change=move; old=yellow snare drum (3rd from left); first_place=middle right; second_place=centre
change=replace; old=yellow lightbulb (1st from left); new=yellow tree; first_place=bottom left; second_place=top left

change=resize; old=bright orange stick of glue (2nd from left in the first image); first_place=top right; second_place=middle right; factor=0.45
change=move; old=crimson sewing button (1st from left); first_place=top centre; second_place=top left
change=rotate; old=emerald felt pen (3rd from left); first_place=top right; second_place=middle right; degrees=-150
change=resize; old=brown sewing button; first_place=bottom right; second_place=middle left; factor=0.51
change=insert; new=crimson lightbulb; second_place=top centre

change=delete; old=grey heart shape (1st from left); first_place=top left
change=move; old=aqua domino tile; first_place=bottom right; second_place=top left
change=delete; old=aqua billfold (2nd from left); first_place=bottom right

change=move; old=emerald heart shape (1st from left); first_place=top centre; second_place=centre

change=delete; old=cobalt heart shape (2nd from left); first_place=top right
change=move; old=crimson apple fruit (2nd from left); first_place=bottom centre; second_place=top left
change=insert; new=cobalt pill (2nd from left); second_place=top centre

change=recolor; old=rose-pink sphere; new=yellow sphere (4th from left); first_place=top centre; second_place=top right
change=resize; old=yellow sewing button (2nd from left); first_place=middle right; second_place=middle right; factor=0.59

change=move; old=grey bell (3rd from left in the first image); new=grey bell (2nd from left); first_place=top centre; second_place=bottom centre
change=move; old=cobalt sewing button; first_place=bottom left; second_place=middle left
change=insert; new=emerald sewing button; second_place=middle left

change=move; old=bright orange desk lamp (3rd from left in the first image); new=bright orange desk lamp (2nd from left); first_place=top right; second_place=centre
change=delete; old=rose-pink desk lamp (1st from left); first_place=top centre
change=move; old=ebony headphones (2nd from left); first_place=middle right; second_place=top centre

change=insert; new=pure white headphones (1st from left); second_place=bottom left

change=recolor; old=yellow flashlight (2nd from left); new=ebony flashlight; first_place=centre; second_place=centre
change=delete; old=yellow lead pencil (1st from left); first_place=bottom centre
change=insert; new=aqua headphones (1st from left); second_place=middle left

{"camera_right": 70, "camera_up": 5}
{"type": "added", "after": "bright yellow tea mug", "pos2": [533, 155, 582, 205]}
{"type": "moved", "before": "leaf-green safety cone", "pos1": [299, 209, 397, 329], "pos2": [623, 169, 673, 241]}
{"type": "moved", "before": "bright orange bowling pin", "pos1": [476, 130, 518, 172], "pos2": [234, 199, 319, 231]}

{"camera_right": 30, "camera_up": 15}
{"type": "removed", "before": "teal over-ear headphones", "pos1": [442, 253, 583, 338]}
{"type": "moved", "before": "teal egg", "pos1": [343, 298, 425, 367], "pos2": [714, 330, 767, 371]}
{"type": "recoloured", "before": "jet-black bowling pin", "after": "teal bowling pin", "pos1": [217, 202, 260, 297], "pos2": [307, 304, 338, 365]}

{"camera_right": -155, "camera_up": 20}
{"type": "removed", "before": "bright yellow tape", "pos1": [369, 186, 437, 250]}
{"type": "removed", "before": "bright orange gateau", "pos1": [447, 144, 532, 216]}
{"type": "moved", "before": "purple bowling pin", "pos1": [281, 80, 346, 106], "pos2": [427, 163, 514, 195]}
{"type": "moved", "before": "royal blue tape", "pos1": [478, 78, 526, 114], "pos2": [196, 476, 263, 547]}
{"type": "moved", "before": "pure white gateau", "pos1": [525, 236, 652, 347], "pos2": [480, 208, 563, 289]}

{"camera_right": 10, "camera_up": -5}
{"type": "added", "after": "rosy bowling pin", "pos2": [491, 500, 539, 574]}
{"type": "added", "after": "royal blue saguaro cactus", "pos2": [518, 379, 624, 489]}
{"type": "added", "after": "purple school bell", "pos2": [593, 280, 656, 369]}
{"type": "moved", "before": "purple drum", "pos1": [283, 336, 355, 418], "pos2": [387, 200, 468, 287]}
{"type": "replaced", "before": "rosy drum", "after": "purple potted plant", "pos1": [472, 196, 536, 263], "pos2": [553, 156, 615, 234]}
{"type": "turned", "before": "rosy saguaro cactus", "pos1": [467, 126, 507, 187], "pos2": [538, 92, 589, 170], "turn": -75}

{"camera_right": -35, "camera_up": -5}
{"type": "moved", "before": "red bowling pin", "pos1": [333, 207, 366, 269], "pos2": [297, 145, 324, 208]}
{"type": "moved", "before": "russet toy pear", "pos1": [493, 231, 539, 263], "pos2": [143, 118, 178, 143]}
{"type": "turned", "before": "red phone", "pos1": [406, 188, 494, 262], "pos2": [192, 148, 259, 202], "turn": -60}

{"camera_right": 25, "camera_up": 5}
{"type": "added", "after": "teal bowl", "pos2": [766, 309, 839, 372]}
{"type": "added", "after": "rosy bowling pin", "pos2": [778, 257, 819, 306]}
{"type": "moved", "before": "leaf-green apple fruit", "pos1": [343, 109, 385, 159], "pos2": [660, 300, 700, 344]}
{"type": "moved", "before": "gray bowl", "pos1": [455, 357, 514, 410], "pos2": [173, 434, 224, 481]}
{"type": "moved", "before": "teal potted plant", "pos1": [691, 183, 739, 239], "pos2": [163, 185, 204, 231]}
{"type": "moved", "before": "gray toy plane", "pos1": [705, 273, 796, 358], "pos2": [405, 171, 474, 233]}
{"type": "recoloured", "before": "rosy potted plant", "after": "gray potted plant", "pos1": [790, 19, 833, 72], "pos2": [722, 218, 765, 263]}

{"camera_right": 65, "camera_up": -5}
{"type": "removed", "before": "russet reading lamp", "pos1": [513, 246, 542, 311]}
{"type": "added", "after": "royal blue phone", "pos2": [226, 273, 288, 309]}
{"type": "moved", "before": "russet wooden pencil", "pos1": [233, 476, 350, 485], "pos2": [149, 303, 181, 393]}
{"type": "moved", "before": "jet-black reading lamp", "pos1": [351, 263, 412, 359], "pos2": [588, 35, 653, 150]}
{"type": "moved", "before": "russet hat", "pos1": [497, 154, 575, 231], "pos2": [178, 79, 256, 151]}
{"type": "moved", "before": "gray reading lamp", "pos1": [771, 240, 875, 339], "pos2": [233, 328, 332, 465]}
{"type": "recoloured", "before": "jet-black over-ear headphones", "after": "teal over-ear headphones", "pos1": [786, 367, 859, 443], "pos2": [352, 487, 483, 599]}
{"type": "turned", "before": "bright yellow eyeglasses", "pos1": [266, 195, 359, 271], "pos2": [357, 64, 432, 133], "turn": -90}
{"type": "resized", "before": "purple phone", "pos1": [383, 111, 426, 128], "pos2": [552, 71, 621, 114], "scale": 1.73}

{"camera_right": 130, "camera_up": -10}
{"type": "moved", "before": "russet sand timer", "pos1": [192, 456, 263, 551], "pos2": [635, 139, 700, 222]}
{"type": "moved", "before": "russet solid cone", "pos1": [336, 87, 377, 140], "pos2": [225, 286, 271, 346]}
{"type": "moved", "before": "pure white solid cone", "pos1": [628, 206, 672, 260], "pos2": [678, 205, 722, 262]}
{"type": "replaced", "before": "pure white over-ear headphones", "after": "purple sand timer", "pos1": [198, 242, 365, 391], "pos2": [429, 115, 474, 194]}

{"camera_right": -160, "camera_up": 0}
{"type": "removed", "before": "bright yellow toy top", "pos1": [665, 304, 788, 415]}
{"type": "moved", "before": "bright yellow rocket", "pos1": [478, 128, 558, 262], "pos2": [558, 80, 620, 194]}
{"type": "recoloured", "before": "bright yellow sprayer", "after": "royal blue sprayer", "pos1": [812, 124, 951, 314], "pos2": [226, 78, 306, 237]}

**EXERCISE**
Tally every line in these entries where the string "factor" occurs. The tally alone is the answer.

**ANSWER BELOW**
3